• **Objective**
In the records below, swap every "cyan" for "teal" and reproduce each line with everything else unchanged.

Items from a data source
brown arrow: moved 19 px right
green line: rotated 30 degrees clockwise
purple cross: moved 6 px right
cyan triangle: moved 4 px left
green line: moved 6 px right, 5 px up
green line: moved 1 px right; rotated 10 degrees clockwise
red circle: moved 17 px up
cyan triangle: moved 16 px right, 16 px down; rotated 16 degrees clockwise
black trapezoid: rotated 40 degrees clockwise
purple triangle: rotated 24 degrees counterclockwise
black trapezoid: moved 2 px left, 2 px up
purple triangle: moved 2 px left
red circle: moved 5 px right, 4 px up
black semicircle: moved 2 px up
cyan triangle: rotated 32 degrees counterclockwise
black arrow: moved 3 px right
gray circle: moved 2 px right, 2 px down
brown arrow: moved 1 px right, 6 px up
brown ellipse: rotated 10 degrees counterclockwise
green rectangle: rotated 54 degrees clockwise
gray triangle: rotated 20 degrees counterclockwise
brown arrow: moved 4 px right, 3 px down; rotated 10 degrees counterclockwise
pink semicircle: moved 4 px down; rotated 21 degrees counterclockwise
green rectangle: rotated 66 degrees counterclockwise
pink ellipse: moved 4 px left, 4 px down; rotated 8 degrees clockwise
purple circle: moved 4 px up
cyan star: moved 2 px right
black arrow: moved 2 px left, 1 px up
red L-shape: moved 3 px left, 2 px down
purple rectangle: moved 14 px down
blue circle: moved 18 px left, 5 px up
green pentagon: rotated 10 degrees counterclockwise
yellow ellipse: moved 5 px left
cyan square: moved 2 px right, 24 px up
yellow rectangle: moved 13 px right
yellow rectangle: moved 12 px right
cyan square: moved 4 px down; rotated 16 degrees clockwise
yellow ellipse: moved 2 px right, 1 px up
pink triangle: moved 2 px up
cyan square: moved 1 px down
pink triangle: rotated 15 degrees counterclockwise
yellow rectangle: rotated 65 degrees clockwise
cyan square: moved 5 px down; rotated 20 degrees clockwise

• **Result for this task**
brown arrow: moved 19 px right
green line: rotated 30 degrees clockwise
purple cross: moved 6 px right
teal triangle: moved 4 px left
green line: moved 6 px right, 5 px up
green line: moved 1 px right; rotated 10 degrees clockwise
red circle: moved 17 px up
teal triangle: moved 16 px right, 16 px down; rotated 16 degrees clockwise
black trapezoid: rotated 40 degrees clockwise
purple triangle: rotated 24 degrees counterclockwise
black trapezoid: moved 2 px left, 2 px up
purple triangle: moved 2 px left
red circle: moved 5 px right, 4 px up
black semicircle: moved 2 px up
teal triangle: rotated 32 degrees counterclockwise
black arrow: moved 3 px right
gray circle: moved 2 px right, 2 px down
brown arrow: moved 1 px right, 6 px up
brown ellipse: rotated 10 degrees counterclockwise
green rectangle: rotated 54 degrees clockwise
gray triangle: rotated 20 degrees counterclockwise
brown arrow: moved 4 px right, 3 px down; rotated 10 degrees counterclockwise
pink semicircle: moved 4 px down; rotated 21 degrees counterclockwise
green rectangle: rotated 66 degrees counterclockwise
pink ellipse: moved 4 px left, 4 px down; rotated 8 degrees clockwise
purple circle: moved 4 px up
teal star: moved 2 px right
black arrow: moved 2 px left, 1 px up
red L-shape: moved 3 px left, 2 px down
purple rectangle: moved 14 px down
blue circle: moved 18 px left, 5 px up
green pentagon: rotated 10 degrees counterclockwise
yellow ellipse: moved 5 px left
teal square: moved 2 px right, 24 px up
yellow rectangle: moved 13 px right
yellow rectangle: moved 12 px right
teal square: moved 4 px down; rotated 16 degrees clockwise
yellow ellipse: moved 2 px right, 1 px up
pink triangle: moved 2 px up
teal square: moved 1 px down
pink triangle: rotated 15 degrees counterclockwise
yellow rectangle: rotated 65 degrees clockwise
teal square: moved 5 px down; rotated 20 degrees clockwise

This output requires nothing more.